Prompt:
Please find every line in the entries below that contains the string "fufeni", and copy it.
»»
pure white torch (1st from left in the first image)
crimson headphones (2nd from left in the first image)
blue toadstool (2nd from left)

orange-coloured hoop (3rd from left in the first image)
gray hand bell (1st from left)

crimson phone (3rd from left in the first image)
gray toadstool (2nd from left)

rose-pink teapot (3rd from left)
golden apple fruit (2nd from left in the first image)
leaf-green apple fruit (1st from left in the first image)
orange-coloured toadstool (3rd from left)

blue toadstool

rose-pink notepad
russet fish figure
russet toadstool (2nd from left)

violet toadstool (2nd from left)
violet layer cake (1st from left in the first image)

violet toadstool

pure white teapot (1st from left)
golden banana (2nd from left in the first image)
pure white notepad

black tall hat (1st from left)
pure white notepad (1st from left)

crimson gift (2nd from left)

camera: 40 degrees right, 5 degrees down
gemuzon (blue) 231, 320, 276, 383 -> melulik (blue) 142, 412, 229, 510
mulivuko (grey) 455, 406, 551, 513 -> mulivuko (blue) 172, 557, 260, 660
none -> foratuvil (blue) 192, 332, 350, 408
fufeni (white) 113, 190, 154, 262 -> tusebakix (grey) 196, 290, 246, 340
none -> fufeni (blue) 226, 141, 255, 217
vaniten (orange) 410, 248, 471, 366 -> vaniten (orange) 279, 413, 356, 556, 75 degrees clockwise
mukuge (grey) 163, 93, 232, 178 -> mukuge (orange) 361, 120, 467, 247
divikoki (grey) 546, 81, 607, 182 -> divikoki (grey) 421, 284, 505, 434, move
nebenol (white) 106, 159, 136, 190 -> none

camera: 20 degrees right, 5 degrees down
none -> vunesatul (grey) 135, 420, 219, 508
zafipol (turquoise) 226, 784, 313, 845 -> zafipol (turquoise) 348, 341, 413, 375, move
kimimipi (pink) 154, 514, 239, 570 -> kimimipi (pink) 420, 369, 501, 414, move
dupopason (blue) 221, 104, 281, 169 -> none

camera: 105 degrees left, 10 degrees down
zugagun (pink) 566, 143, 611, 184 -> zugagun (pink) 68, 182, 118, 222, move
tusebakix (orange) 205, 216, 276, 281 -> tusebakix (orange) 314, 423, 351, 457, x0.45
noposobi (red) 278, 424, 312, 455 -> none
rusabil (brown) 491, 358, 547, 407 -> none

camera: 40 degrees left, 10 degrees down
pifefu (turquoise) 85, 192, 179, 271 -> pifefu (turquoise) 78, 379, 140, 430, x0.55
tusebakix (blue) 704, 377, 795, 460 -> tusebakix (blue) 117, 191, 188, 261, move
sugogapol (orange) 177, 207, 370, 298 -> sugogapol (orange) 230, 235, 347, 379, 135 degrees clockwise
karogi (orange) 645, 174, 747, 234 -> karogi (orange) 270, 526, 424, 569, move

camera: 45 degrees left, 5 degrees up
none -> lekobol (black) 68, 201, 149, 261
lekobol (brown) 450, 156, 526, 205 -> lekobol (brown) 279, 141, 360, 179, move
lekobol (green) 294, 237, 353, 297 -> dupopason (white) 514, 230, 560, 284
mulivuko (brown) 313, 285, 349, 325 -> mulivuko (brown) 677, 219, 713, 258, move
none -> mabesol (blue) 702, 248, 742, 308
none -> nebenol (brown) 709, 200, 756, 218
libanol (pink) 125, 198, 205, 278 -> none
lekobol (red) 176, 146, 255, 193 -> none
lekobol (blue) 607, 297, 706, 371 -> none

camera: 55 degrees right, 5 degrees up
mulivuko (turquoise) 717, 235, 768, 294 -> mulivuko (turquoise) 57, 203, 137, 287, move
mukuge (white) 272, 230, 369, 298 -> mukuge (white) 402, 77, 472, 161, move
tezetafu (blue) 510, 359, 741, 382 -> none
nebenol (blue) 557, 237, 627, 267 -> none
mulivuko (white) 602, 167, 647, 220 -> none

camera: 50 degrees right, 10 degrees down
««
Output of the task:
fufeni (white) 113, 190, 154, 262 -> tusebakix (grey) 196, 290, 246, 340
none -> fufeni (blue) 226, 141, 255, 217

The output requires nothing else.